### TASK REQUIREMENTS
Return every line below that contains the string "kern", matching case exactly.

[Data entries]
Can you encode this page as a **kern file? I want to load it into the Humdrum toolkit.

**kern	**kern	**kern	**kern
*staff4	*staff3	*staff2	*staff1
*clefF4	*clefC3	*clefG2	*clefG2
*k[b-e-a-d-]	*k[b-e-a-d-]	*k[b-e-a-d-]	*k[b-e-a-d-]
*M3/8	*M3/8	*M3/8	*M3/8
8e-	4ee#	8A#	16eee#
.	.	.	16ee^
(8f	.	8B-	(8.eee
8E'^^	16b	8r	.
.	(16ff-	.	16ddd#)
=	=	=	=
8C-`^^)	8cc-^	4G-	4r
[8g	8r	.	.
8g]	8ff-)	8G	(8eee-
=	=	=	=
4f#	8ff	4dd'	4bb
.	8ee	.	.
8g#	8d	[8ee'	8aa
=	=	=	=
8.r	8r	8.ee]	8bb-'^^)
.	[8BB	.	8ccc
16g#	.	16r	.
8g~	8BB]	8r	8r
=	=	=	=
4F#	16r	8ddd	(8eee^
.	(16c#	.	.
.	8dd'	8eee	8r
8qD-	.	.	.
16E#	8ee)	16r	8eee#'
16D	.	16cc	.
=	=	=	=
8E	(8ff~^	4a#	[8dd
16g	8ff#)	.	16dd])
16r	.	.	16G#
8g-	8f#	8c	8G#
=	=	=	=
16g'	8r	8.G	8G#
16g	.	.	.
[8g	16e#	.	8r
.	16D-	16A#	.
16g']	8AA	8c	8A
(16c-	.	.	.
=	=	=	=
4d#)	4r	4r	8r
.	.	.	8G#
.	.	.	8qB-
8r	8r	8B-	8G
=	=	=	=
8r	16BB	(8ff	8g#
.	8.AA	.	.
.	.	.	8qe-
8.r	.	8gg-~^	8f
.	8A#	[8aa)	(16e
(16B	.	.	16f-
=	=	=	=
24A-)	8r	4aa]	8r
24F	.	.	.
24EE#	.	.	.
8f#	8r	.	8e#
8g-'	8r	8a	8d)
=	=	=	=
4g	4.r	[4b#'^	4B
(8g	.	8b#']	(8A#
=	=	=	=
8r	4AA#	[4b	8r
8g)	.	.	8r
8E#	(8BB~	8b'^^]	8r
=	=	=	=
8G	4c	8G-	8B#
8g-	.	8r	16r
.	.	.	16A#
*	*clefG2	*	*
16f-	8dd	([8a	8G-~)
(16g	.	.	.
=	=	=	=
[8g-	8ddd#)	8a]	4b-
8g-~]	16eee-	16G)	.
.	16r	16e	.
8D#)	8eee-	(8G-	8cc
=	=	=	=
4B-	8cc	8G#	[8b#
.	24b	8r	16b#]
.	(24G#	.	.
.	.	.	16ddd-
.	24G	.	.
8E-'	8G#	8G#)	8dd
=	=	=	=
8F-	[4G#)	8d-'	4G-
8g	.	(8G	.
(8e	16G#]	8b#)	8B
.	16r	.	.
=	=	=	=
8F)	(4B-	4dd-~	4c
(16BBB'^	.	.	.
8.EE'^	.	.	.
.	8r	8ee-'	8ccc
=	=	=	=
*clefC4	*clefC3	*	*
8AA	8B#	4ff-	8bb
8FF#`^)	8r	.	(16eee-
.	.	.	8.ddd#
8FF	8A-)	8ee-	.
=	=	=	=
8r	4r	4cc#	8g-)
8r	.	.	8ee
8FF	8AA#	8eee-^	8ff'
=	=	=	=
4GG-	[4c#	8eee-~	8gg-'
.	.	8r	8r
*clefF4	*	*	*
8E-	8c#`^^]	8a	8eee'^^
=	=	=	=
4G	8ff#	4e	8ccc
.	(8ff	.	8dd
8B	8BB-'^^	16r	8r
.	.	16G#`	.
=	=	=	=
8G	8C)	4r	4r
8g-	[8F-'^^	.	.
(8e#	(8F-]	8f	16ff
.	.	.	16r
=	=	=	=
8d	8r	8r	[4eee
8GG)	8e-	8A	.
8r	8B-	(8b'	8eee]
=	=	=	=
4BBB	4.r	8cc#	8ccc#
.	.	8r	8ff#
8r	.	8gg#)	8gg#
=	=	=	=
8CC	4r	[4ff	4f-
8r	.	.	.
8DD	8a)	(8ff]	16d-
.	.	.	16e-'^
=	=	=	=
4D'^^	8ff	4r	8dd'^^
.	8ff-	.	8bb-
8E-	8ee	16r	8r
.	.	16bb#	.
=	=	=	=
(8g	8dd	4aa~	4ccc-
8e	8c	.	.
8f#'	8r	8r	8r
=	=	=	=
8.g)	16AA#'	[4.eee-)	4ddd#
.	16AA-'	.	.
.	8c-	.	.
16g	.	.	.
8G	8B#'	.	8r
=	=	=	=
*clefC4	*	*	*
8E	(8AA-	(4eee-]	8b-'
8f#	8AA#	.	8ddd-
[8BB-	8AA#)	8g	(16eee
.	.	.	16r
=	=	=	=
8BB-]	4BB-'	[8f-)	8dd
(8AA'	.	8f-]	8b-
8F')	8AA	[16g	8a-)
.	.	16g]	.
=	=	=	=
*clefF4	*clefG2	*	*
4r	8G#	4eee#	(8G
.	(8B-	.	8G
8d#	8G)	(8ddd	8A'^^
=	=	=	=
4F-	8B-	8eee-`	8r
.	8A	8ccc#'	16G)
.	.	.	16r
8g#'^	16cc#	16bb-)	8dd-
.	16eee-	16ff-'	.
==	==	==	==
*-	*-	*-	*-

### THE OUTPUT
Can you encode this page as a **kern file? I want to load it into the Humdrum toolkit.
**kern	**kern	**kern	**kern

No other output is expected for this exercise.